→ **Exercise input**:
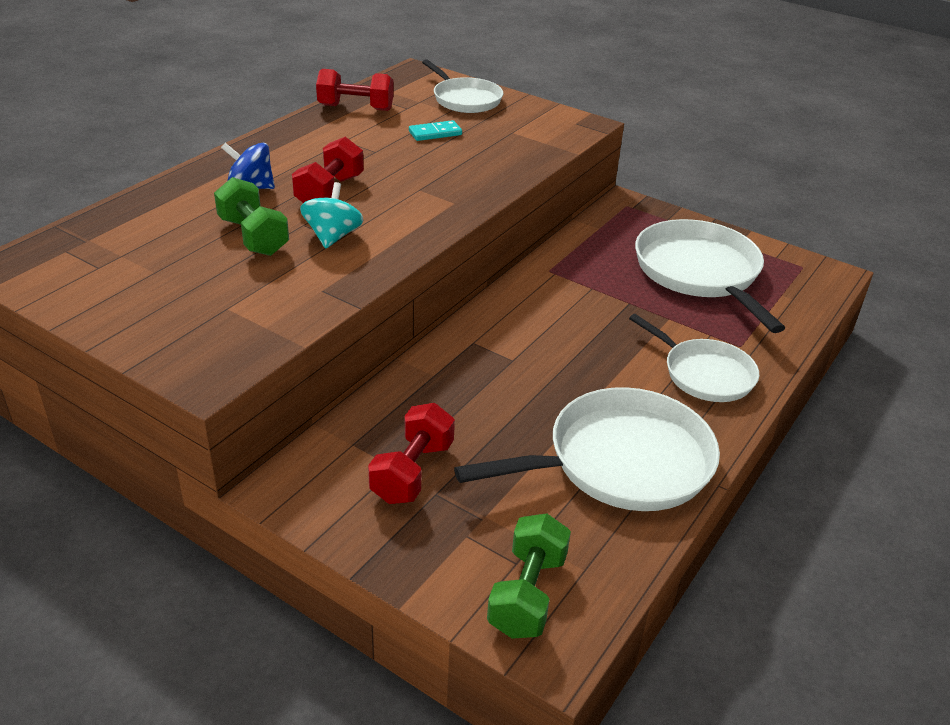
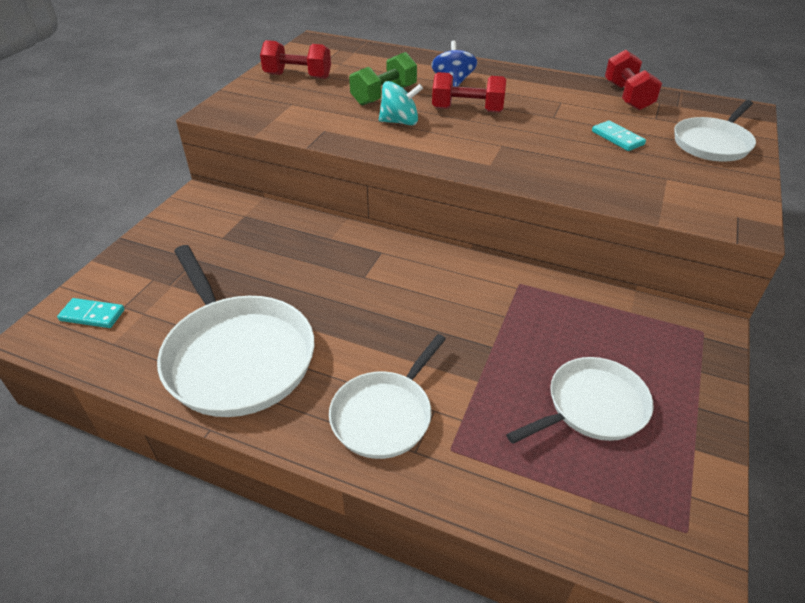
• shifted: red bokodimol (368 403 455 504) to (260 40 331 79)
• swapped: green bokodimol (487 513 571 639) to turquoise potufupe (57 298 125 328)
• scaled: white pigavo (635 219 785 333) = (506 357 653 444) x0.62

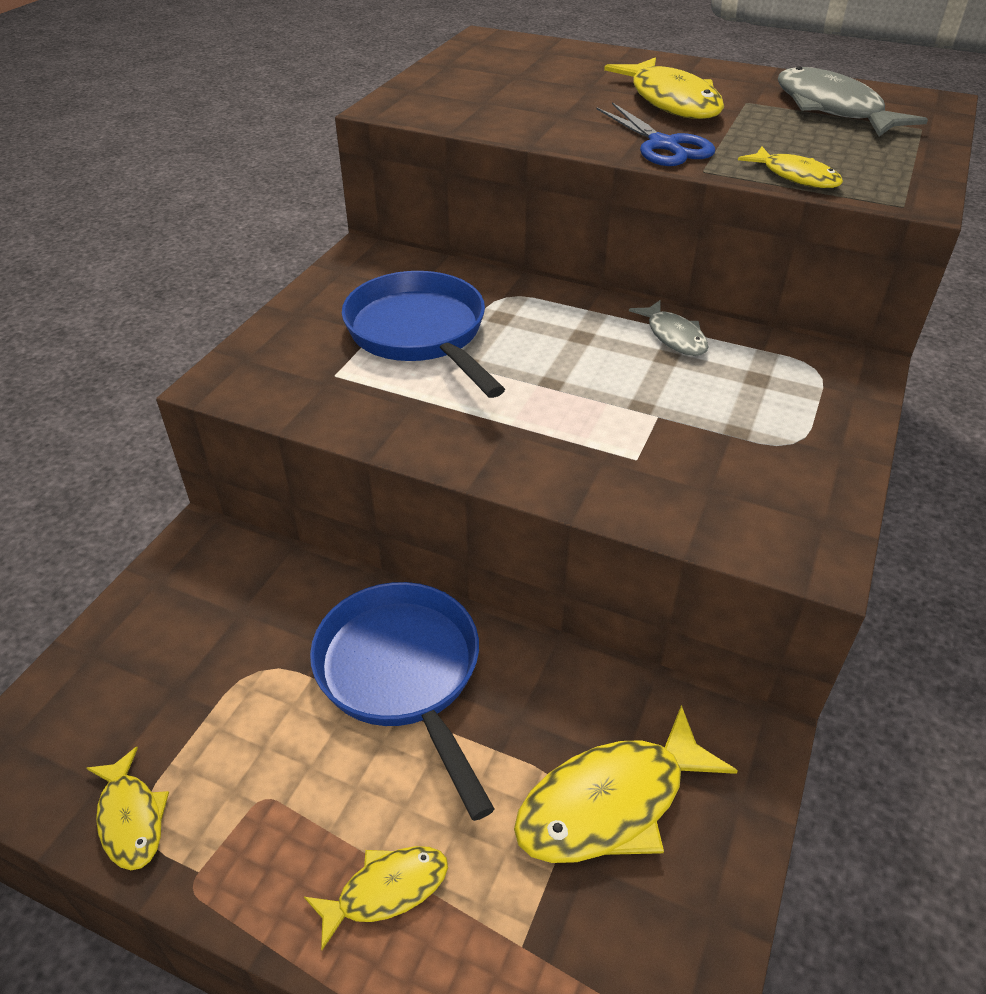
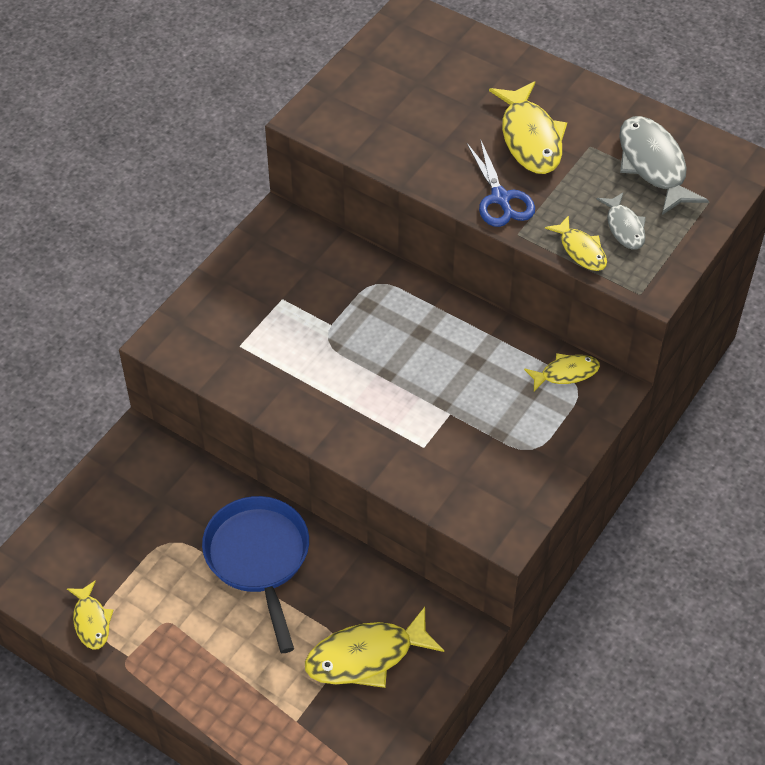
• gone: blue pigavo (342 271 505 398)
• shifted: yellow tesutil (304 846 448 950) to (524 353 600 391)
• shifted: grey tesutil (629 300 709 356) to (597 192 646 249)

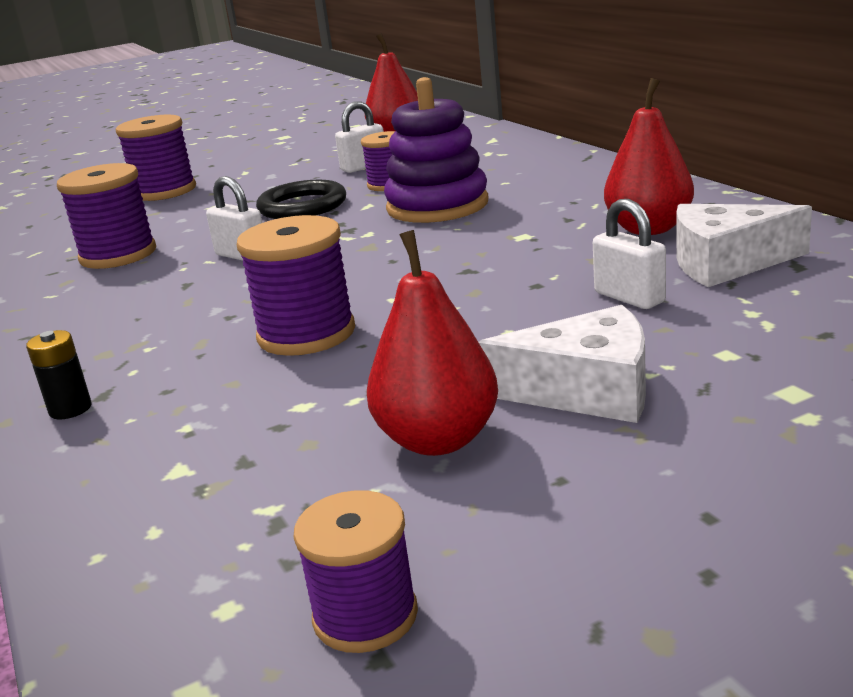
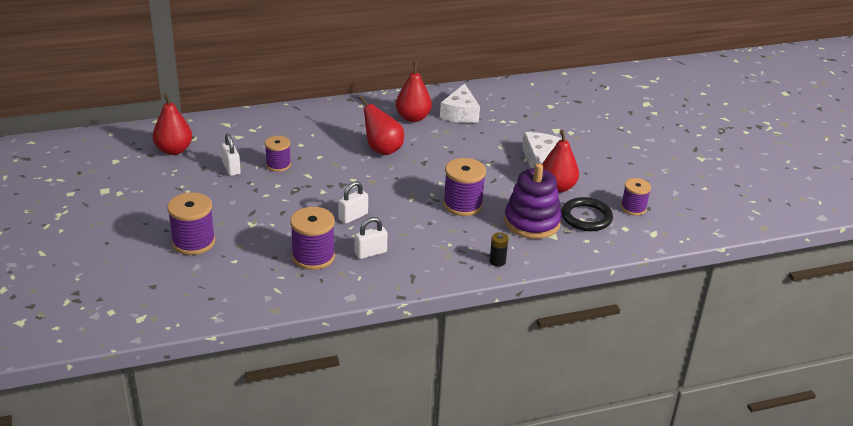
• new: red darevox (359 96 404 155)
• shifted: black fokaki (256 180 346 219) to (561 197 613 231)
• shifted: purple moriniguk (384 77 488 223) to (504 163 562 239)
• shifted: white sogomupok (593 199 666 309) to (355 217 387 259)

→ **Your assignment**: Only lines that hold the string "bokodimol" belong in the answer, so copy every one of them from the records.

→ **Response box**:
• shifted: red bokodimol (368 403 455 504) to (260 40 331 79)
• swapped: green bokodimol (487 513 571 639) to turquoise potufupe (57 298 125 328)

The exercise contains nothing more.